*ASSIGNED TASK*
Write out every entry below exactly as it appears. Pictures do not belong in the copy.

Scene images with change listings
•••

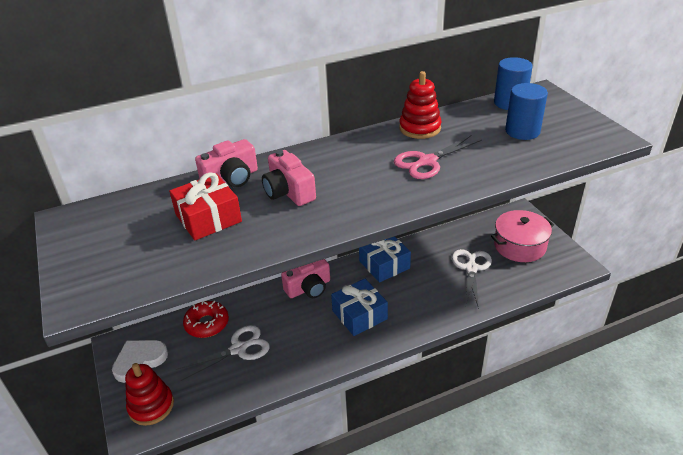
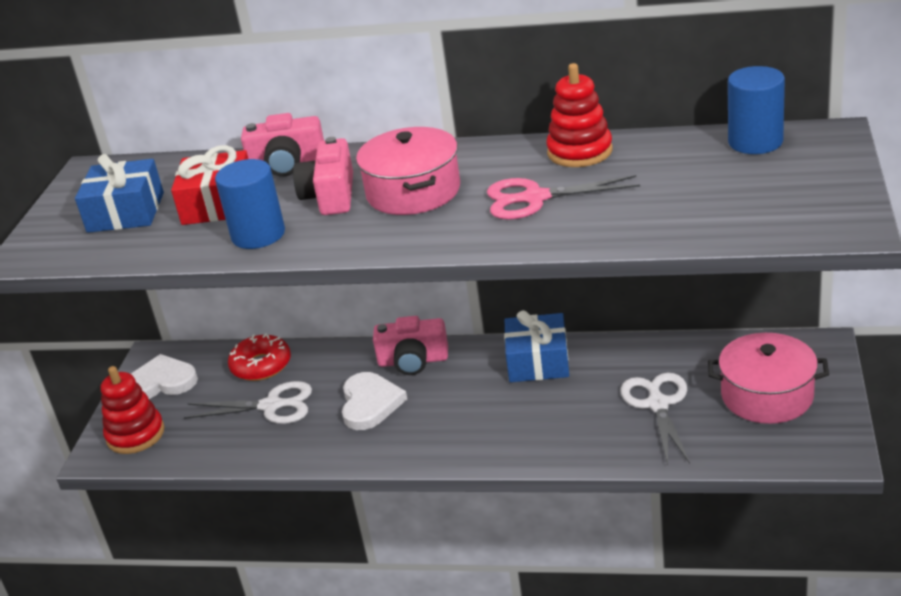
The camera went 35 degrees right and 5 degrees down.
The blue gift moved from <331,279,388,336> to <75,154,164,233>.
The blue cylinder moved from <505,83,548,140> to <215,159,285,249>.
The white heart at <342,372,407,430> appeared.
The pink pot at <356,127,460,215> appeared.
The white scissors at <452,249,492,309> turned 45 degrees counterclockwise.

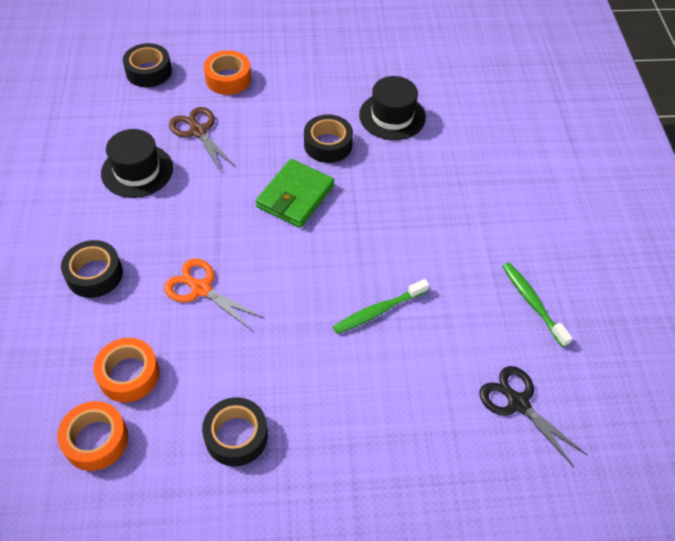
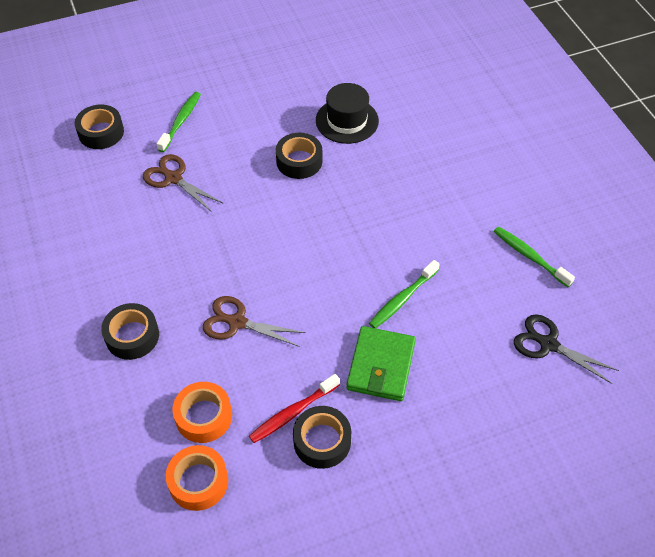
The camera went 15 degrees left and 0 degrees up.
The orange tape at <204,50,251,95> was replaced by the green toothbrush at <157,92,201,152>.
The orange scissors at <164,259,264,331> became the brown scissors at <203,296,306,347>.
The red toothbrush at <249,374,340,443> appeared.
The green wallet moved from <256,159,335,228> to <346,326,416,401>.
The black hat at <101,129,173,198> disappeared.

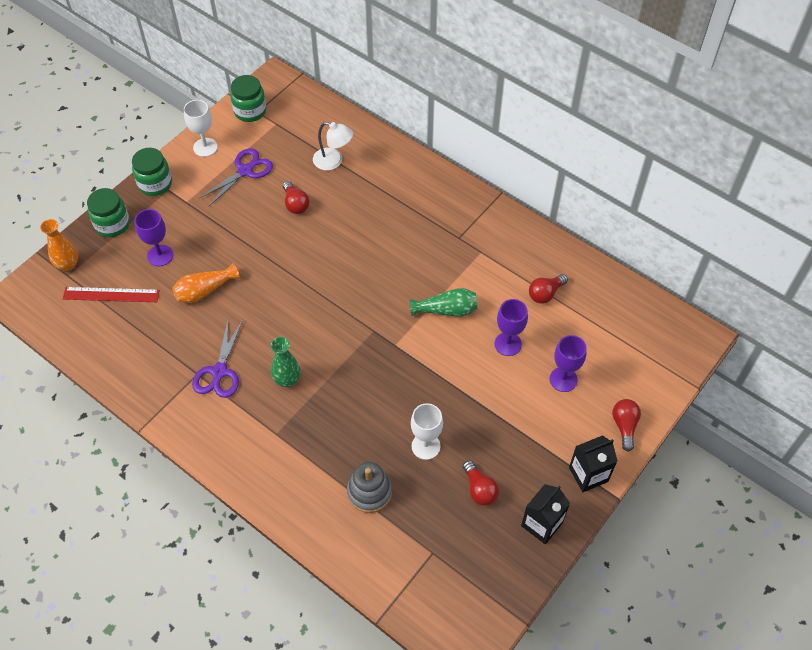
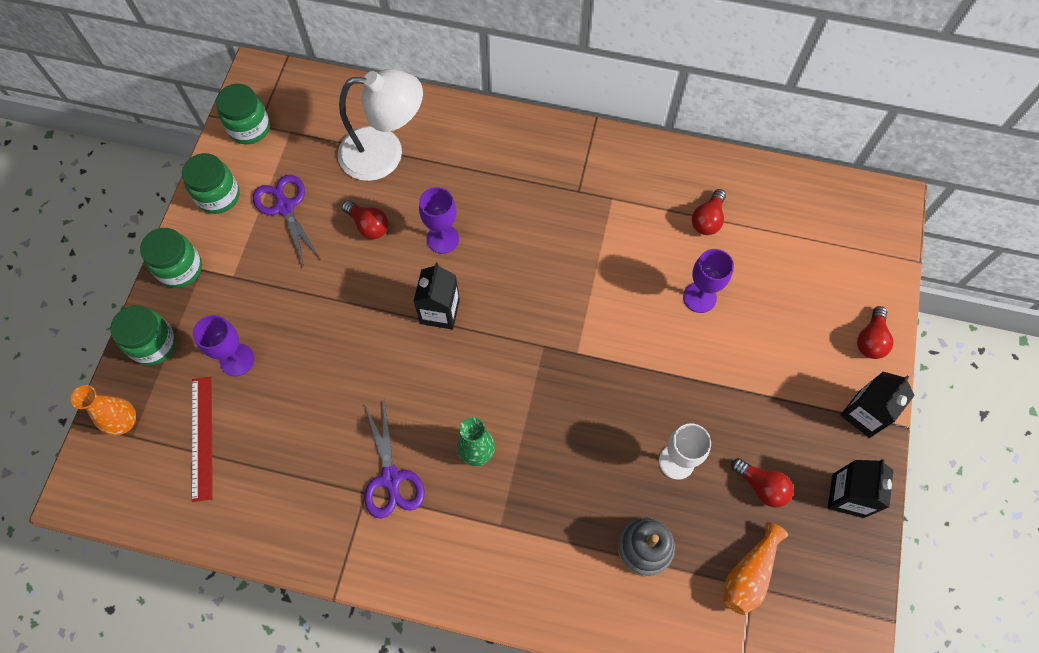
The camera went 25 degrees left and 10 degrees up.
The white goblet at <184,100,218,157> was replaced by the green jar at <182,153,239,214>.
The red ruler at <63,287,160,302> turned 75 degrees counterclockwise.
The purple scissors at <200,148,273,206> turned 45 degrees counterclockwise.
The white lamp at <313,122,353,170> changed to 1.70 times the size.
The black carton at <413,263,460,330> appeared.
The purple goblet moved from <550,335,587,392> to <419,187,459,254>.
The orange vase moved from <172,263,240,303> to <724,522,788,615>.
The red light bulb at <612,399,641,452> turned 135 degrees counterclockwise.
The green vase at <410,288,477,317> disappeared.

•••

*REPLY*
The camera went 35 degrees right and 5 degrees down.
The blue gift moved from <331,279,388,336> to <75,154,164,233>.
The blue cylinder moved from <505,83,548,140> to <215,159,285,249>.
The white heart at <342,372,407,430> appeared.
The pink pot at <356,127,460,215> appeared.
The white scissors at <452,249,492,309> turned 45 degrees counterclockwise.

The camera went 15 degrees left and 0 degrees up.
The orange tape at <204,50,251,95> was replaced by the green toothbrush at <157,92,201,152>.
The orange scissors at <164,259,264,331> became the brown scissors at <203,296,306,347>.
The red toothbrush at <249,374,340,443> appeared.
The green wallet moved from <256,159,335,228> to <346,326,416,401>.
The black hat at <101,129,173,198> disappeared.

The camera went 25 degrees left and 10 degrees up.
The white goblet at <184,100,218,157> was replaced by the green jar at <182,153,239,214>.
The red ruler at <63,287,160,302> turned 75 degrees counterclockwise.
The purple scissors at <200,148,273,206> turned 45 degrees counterclockwise.
The white lamp at <313,122,353,170> changed to 1.70 times the size.
The black carton at <413,263,460,330> appeared.
The purple goblet moved from <550,335,587,392> to <419,187,459,254>.
The orange vase moved from <172,263,240,303> to <724,522,788,615>.
The red light bulb at <612,399,641,452> turned 135 degrees counterclockwise.
The green vase at <410,288,477,317> disappeared.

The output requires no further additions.